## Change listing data
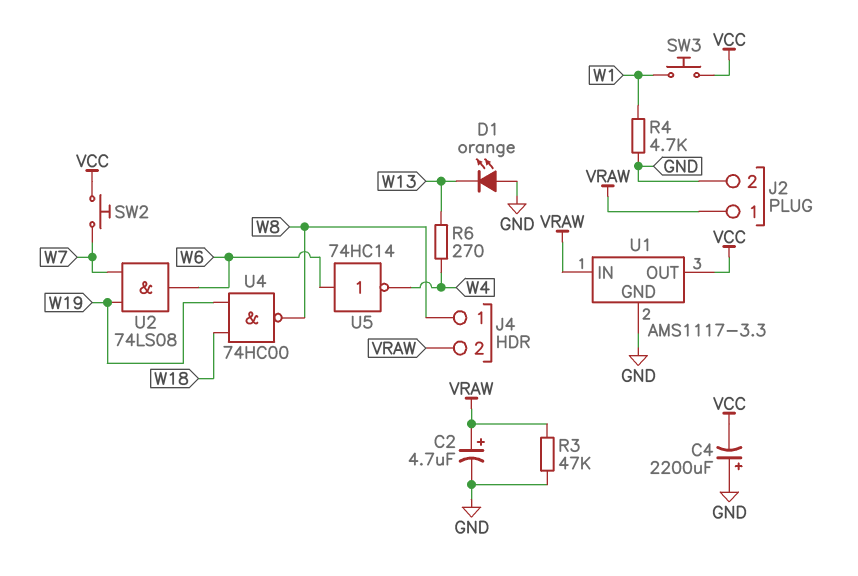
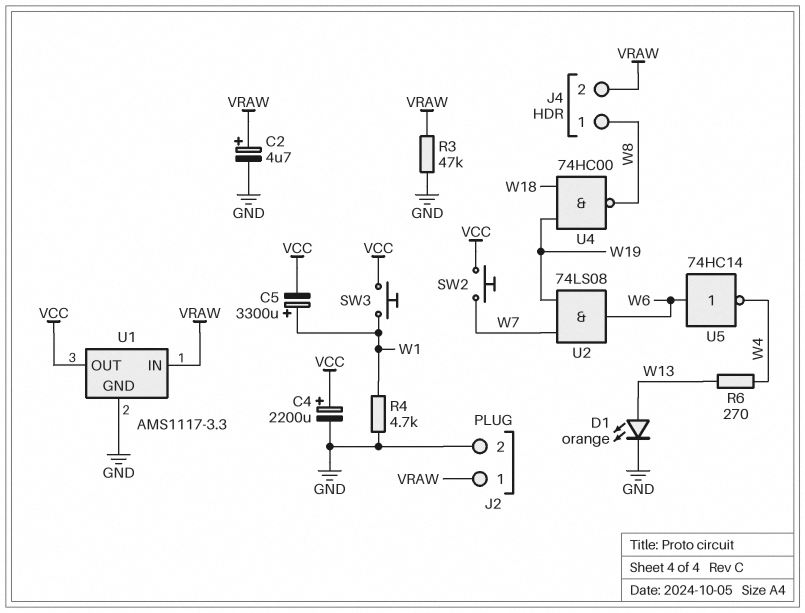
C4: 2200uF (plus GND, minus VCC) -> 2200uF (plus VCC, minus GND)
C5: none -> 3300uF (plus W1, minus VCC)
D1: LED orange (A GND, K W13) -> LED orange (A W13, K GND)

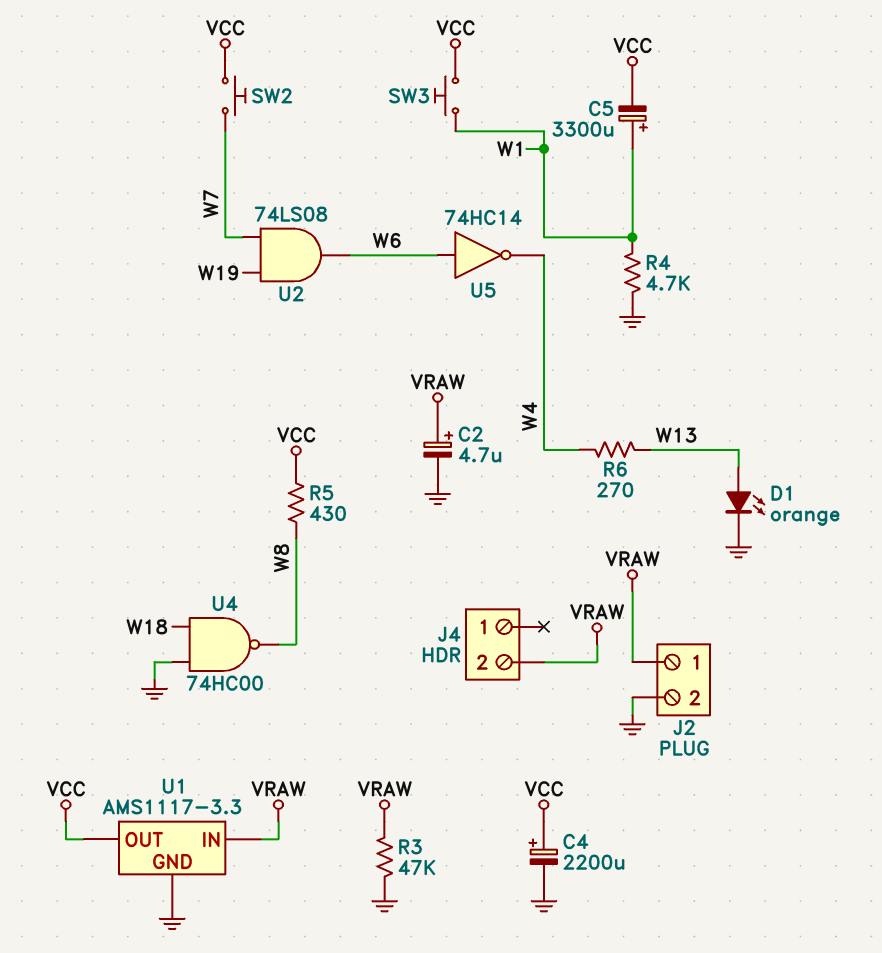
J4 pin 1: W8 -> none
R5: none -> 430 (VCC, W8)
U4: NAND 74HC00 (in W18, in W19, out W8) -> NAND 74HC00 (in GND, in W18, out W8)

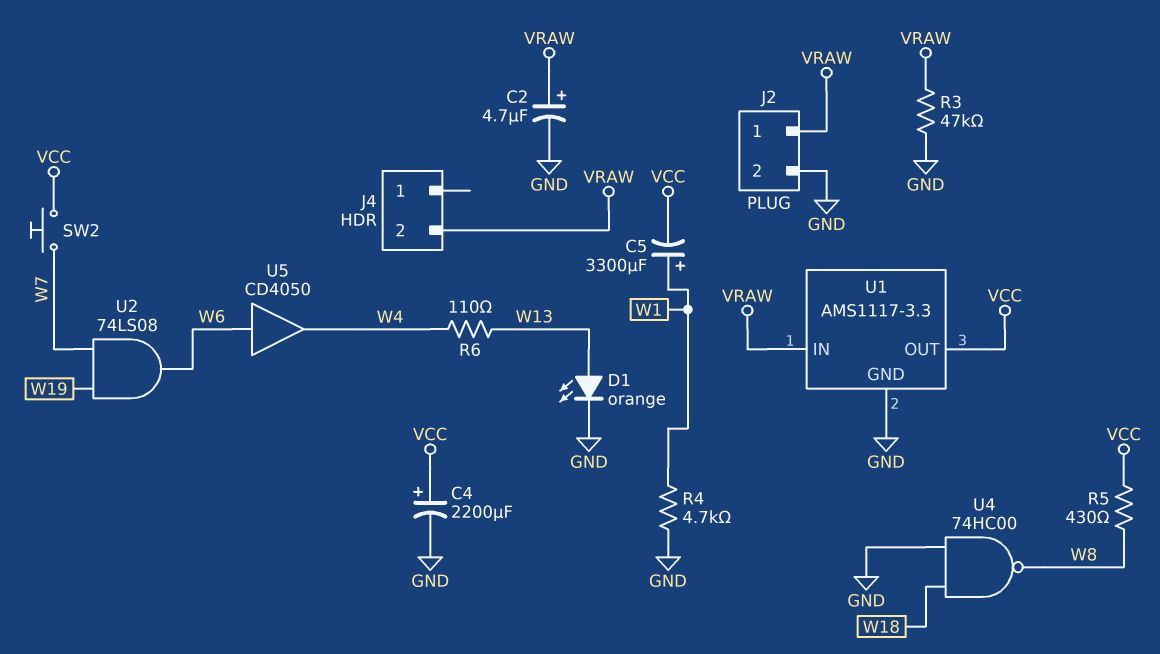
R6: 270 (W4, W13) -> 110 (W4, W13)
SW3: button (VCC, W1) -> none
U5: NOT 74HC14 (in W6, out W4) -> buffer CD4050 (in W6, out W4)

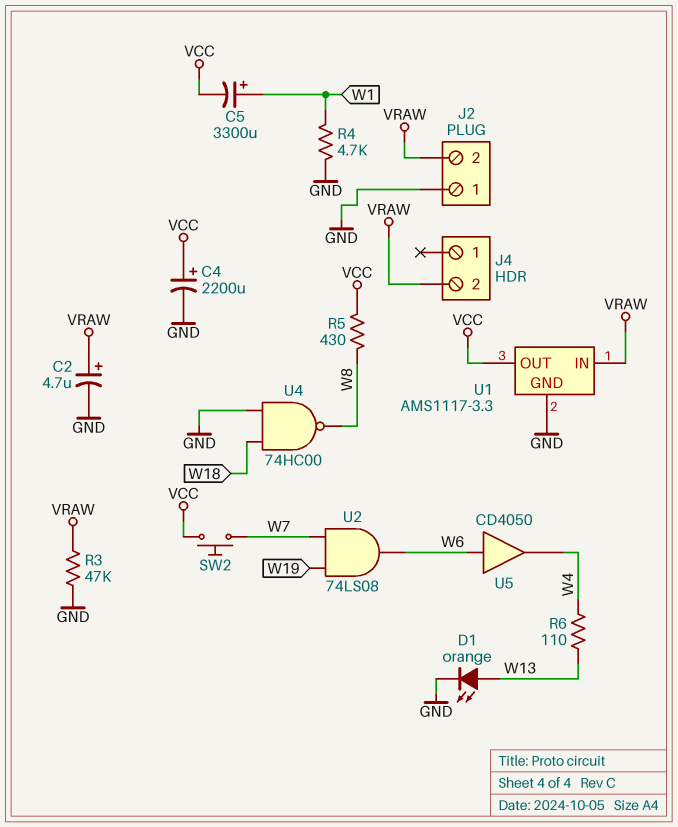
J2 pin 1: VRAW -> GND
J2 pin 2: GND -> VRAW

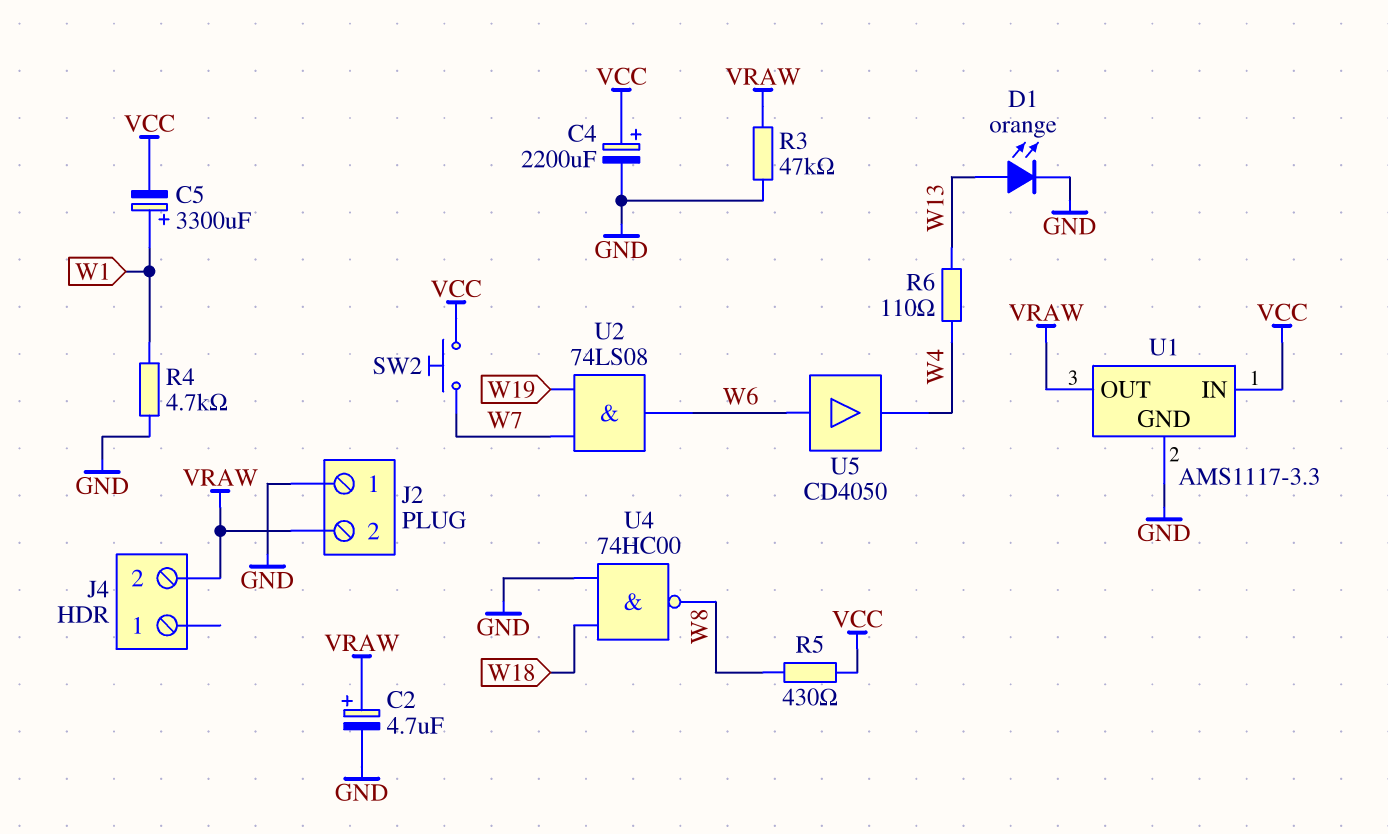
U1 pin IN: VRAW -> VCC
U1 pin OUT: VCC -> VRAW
* * *
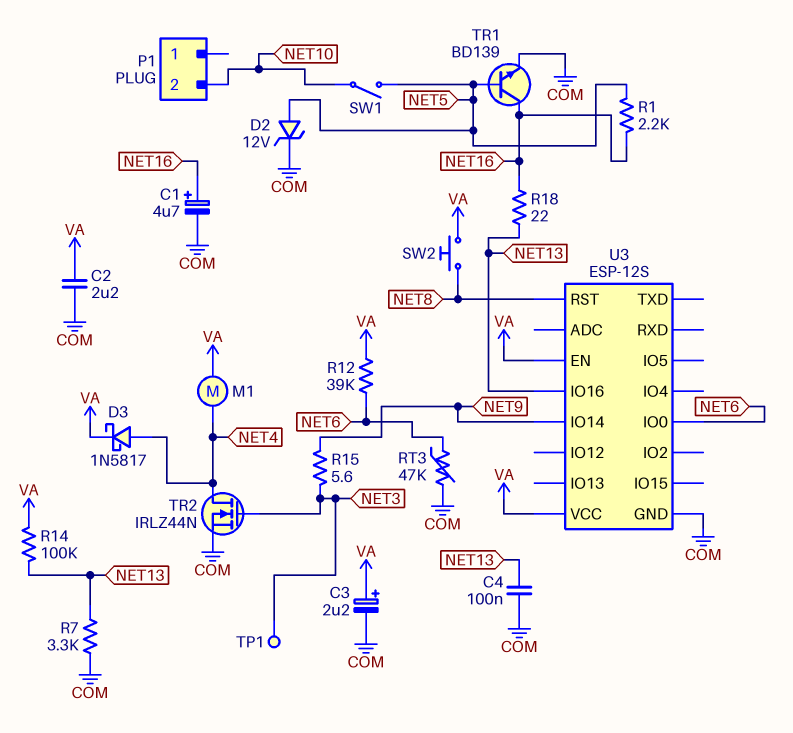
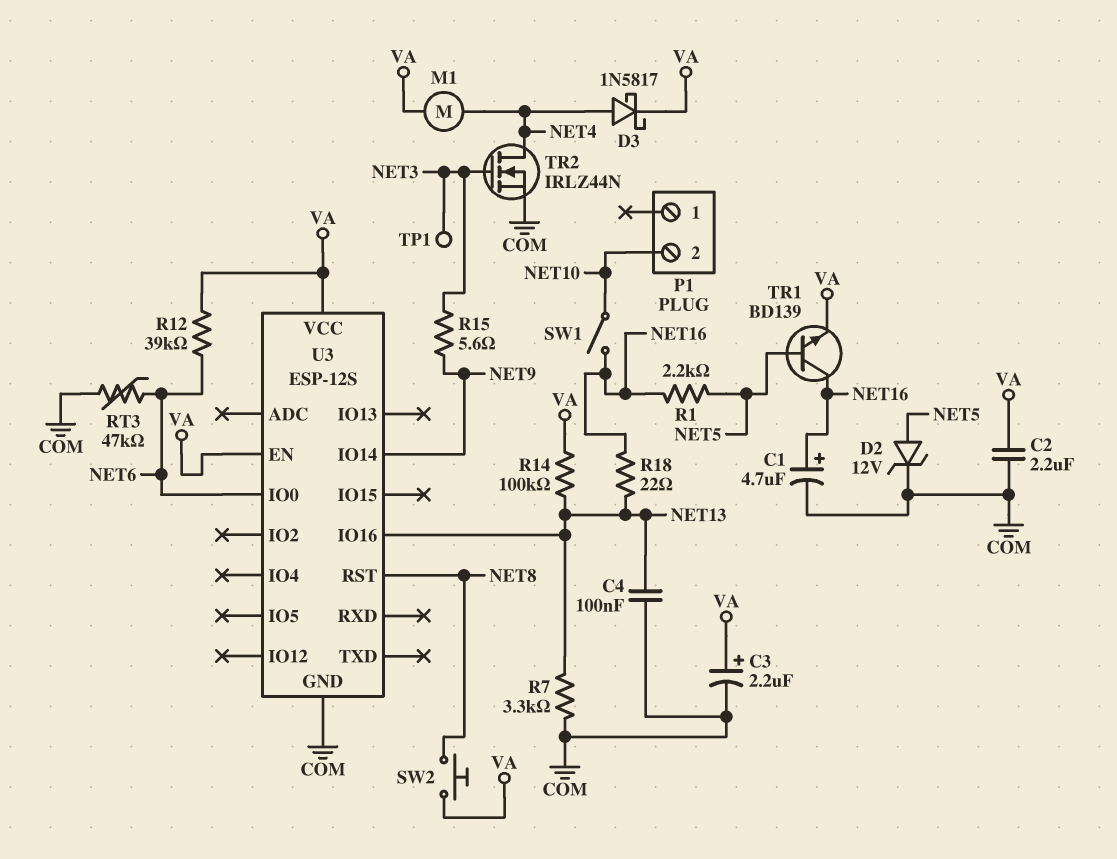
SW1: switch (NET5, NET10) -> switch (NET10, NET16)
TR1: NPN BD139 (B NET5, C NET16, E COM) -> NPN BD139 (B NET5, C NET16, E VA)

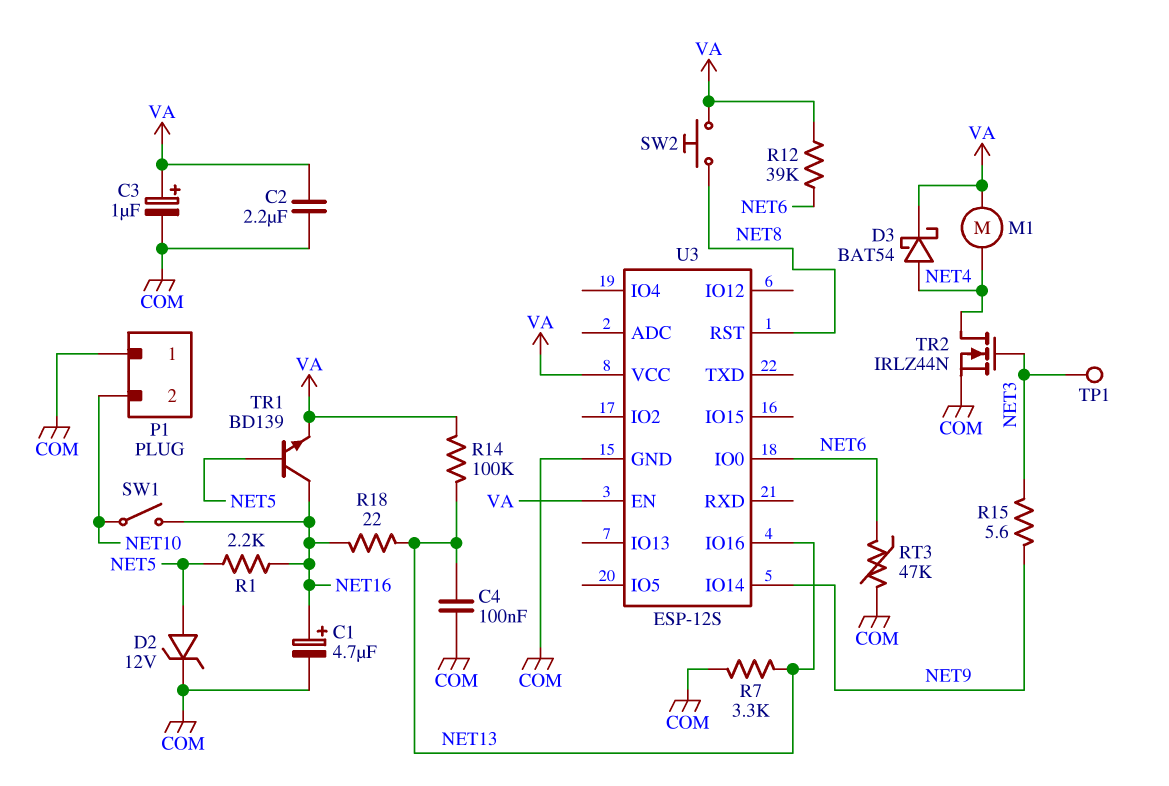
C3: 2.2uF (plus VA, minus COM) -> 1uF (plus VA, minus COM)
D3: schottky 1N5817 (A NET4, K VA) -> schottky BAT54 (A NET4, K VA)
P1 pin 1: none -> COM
--
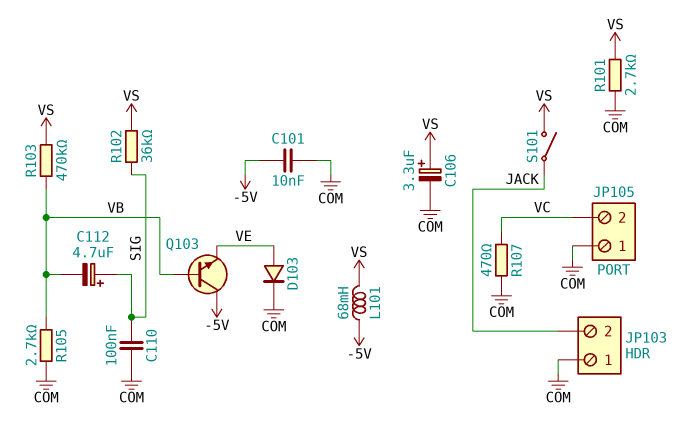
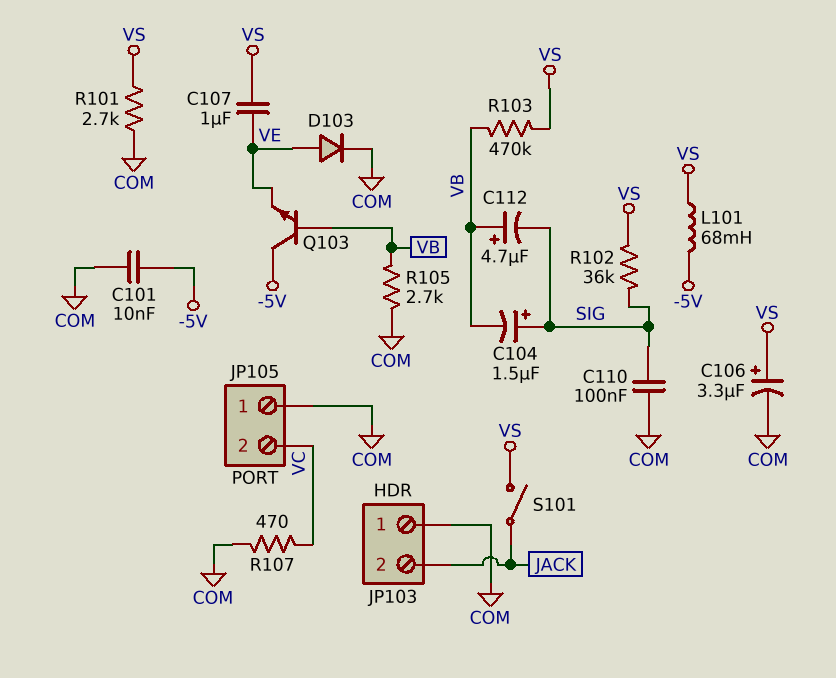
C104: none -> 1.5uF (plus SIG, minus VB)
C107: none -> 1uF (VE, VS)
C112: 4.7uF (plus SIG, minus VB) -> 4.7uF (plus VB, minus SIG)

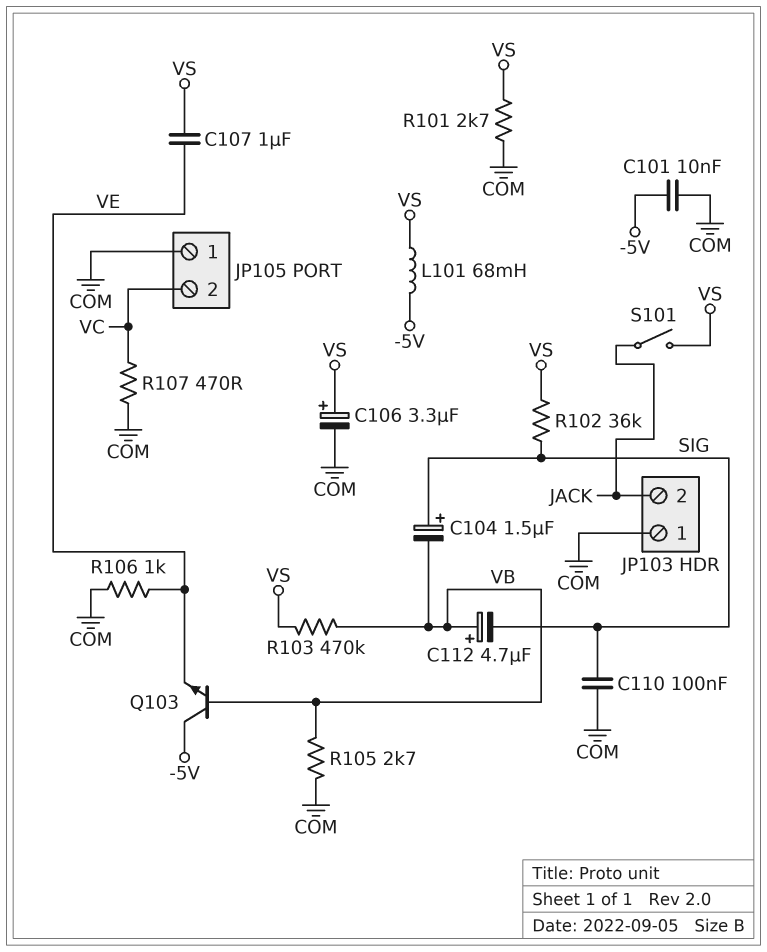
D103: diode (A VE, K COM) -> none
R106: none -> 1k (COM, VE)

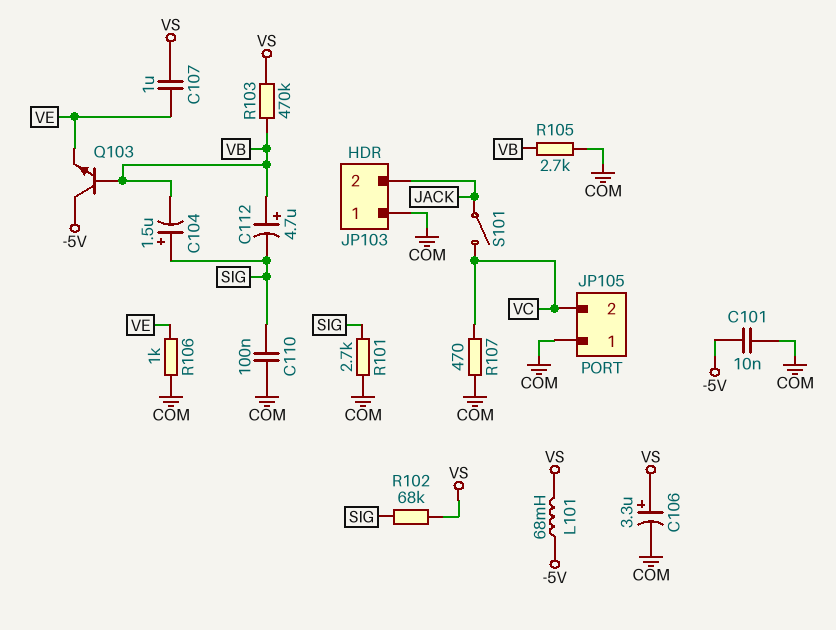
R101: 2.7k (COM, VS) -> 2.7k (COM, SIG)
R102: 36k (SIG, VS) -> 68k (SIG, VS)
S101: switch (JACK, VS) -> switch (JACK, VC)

## THE PROBLEM
Reproduce exactly, with no pictures, the lines above from the one holding "C4: 2200uF (plus" to the one holding "U1 pin OUT: VCC -> VRAW", inclusive.

## ANSWER FOR THIS EXERCISE
C4: 2200uF (plus GND, minus VCC) -> 2200uF (plus VCC, minus GND)
C5: none -> 3300uF (plus W1, minus VCC)
D1: LED orange (A GND, K W13) -> LED orange (A W13, K GND)

J4 pin 1: W8 -> none
R5: none -> 430 (VCC, W8)
U4: NAND 74HC00 (in W18, in W19, out W8) -> NAND 74HC00 (in GND, in W18, out W8)

R6: 270 (W4, W13) -> 110 (W4, W13)
SW3: button (VCC, W1) -> none
U5: NOT 74HC14 (in W6, out W4) -> buffer CD4050 (in W6, out W4)

J2 pin 1: VRAW -> GND
J2 pin 2: GND -> VRAW

U1 pin IN: VRAW -> VCC
U1 pin OUT: VCC -> VRAW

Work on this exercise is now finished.